- _YOUR OBJECTIVE_
Convert each line of the rows below into a JSON list of strings, with one string per line and blank lines omitted.
----- RECORDS PROVIDED -----
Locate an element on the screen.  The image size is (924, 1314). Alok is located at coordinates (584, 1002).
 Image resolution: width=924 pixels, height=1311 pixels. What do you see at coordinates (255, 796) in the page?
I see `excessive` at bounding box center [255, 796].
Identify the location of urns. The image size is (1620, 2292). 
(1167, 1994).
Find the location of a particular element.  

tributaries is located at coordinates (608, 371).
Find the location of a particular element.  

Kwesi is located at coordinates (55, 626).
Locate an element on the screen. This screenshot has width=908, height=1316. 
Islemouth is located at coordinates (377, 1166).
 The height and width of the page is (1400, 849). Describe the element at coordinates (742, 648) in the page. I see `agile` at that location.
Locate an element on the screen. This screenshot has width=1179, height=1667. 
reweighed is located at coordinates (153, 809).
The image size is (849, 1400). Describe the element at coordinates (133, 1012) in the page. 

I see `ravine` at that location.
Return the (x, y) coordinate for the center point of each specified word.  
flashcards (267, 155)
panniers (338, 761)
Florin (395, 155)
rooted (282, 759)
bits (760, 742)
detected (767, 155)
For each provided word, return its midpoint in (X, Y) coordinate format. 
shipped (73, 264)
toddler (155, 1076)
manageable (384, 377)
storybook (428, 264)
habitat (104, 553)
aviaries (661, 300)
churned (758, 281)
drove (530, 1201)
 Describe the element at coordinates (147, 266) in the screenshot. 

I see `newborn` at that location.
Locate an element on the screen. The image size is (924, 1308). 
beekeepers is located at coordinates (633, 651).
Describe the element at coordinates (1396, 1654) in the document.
-----
- _RESULT_
[
  "Locate an element on the screen.  The image size is (924, 1314). Alok is located at coordinates (584, 1002).",
  " Image resolution: width=924 pixels, height=1311 pixels. What do you see at coordinates (255, 796) in the page?",
  "I see `excessive` at bounding box center [255, 796].",
  "Identify the location of urns. The image size is (1620, 2292). ",
  "(1167, 1994).",
  "Find the location of a particular element.  ",
  "tributaries is located at coordinates (608, 371).",
  "Find the location of a particular element.  ",
  "Kwesi is located at coordinates (55, 626).",
  "Locate an element on the screen. This screenshot has width=908, height=1316. ",
  "Islemouth is located at coordinates (377, 1166).",
  " The height and width of the page is (1400, 849). Describe the element at coordinates (742, 648) in the page. I see `agile` at that location.",
  "Locate an element on the screen. This screenshot has width=1179, height=1667. ",
  "reweighed is located at coordinates (153, 809).",
  "The image size is (849, 1400). Describe the element at coordinates (133, 1012) in the page. ",
  "I see `ravine` at that location.",
  "Return the (x, y) coordinate for the center point of each specified word.  ",
  "flashcards (267, 155)",
  "panniers (338, 761)",
  "Florin (395, 155)",
  "rooted (282, 759)",
  "bits (760, 742)",
  "detected (767, 155)",
  "For each provided word, return its midpoint in (X, Y) coordinate format. ",
  "shipped (73, 264)",
  "toddler (155, 1076)",
  "manageable (384, 377)",
  "storybook (428, 264)",
  "habitat (104, 553)",
  "aviaries (661, 300)",
  "churned (758, 281)",
  "drove (530, 1201)",
  " Describe the element at coordinates (147, 266) in the screenshot. ",
  "I see `newborn` at that location.",
  "Locate an element on the screen. The image size is (924, 1308). ",
  "beekeepers is located at coordinates (633, 651).",
  "Describe the element at coordinates (1396, 1654) in the document."
]